**** Input for this task
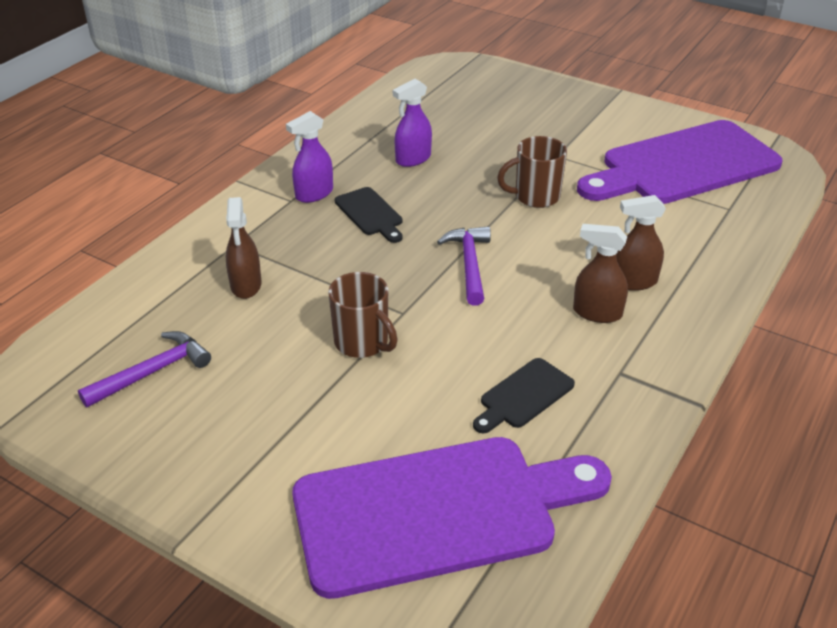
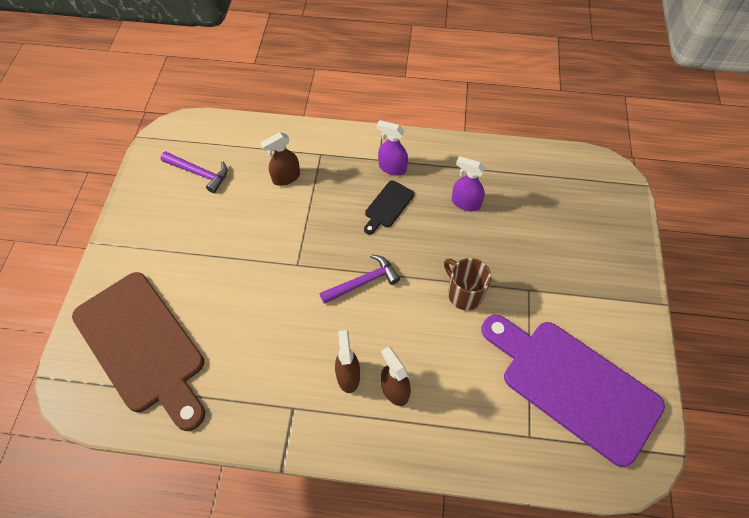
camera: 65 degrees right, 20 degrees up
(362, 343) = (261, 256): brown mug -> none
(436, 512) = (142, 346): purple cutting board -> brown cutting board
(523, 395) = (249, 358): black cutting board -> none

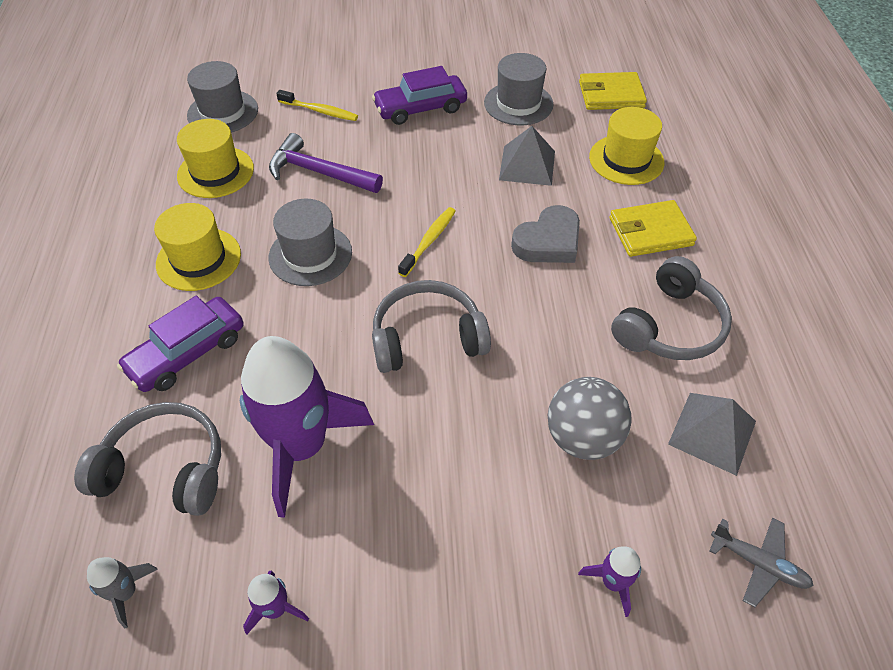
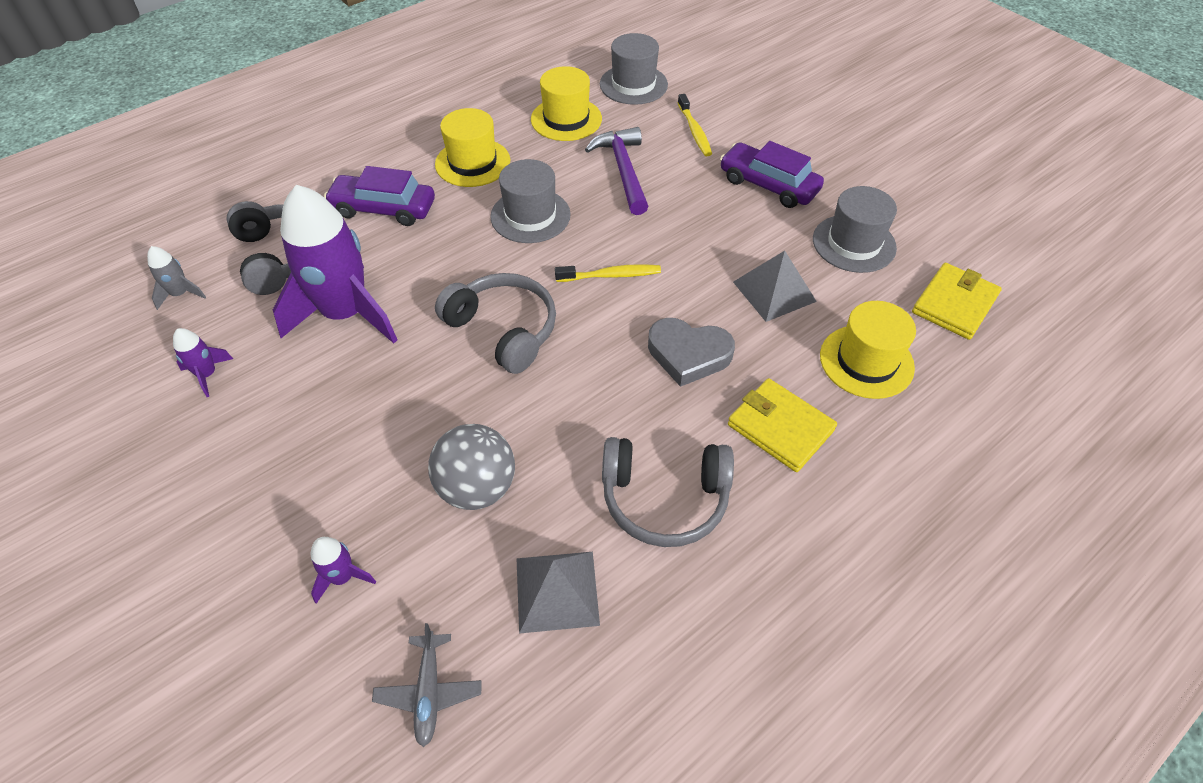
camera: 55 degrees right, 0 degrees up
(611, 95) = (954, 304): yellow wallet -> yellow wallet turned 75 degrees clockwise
********
**** Input for this task
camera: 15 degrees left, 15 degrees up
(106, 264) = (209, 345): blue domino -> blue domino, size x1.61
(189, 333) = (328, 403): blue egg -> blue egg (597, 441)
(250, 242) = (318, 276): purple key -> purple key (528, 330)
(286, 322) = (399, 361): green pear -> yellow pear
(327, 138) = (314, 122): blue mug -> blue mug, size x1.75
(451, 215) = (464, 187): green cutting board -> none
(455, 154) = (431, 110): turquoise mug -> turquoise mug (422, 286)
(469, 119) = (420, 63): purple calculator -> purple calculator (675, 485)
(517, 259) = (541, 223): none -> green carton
********
**** Input for this task
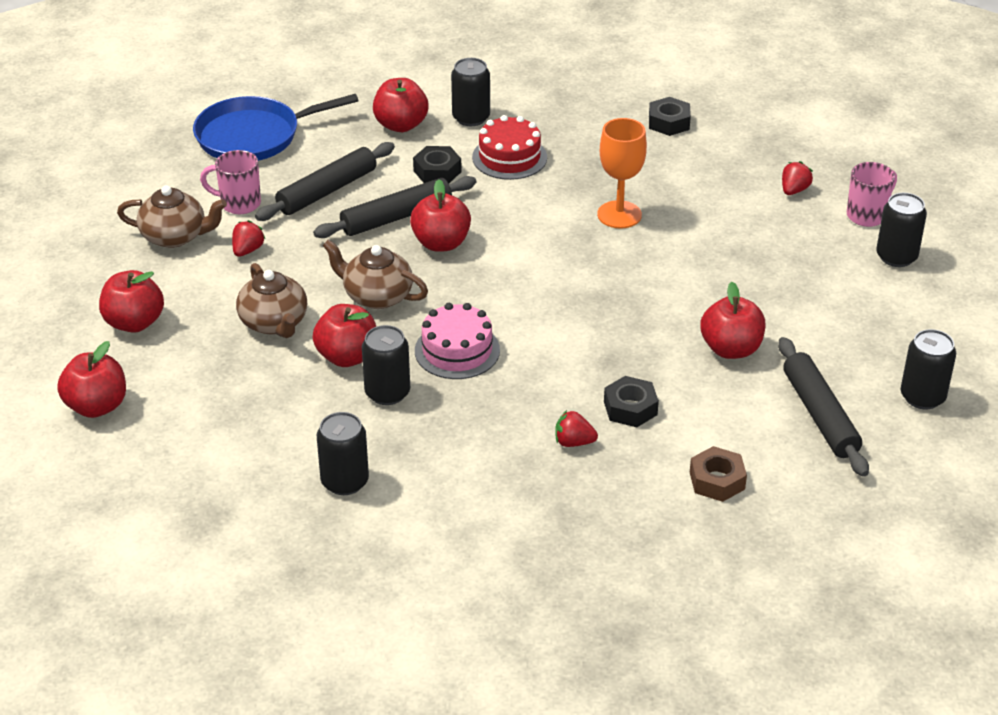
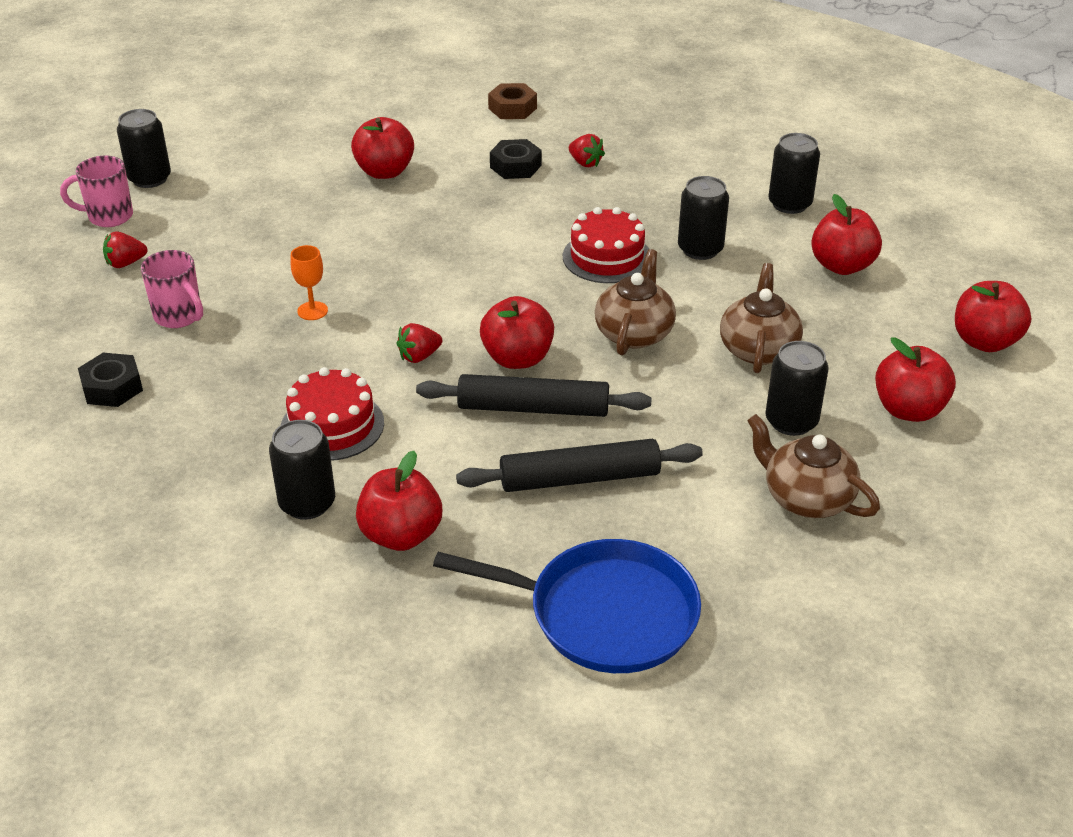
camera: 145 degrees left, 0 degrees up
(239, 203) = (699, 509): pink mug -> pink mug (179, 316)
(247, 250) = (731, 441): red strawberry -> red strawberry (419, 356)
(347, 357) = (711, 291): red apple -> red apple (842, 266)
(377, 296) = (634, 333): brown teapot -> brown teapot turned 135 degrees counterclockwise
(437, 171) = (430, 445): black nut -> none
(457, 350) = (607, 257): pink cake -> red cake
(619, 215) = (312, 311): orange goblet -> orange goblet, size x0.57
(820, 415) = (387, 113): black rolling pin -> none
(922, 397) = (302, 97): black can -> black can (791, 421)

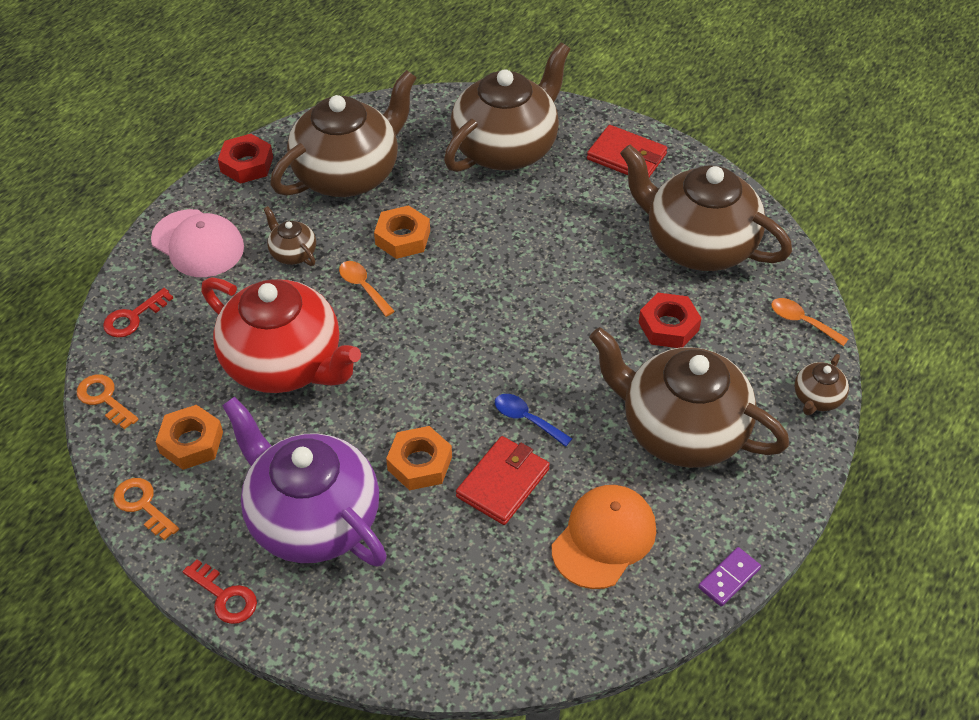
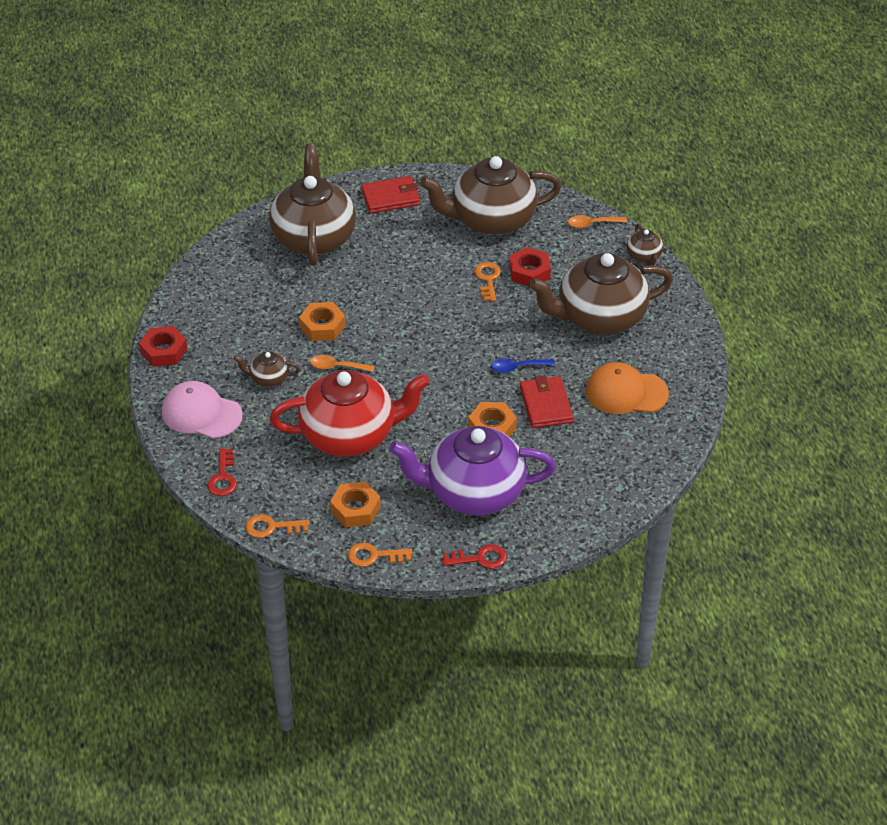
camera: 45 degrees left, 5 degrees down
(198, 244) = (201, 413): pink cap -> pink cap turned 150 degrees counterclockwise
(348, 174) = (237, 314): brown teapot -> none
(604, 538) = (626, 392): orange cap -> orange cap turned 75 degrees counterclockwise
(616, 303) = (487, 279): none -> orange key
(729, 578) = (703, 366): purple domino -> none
********
Return all lines from the data that include the string "size".

(106, 264) = (209, 345): blue domino -> blue domino, size x1.61
(327, 138) = (314, 122): blue mug -> blue mug, size x1.75
(619, 215) = (312, 311): orange goblet -> orange goblet, size x0.57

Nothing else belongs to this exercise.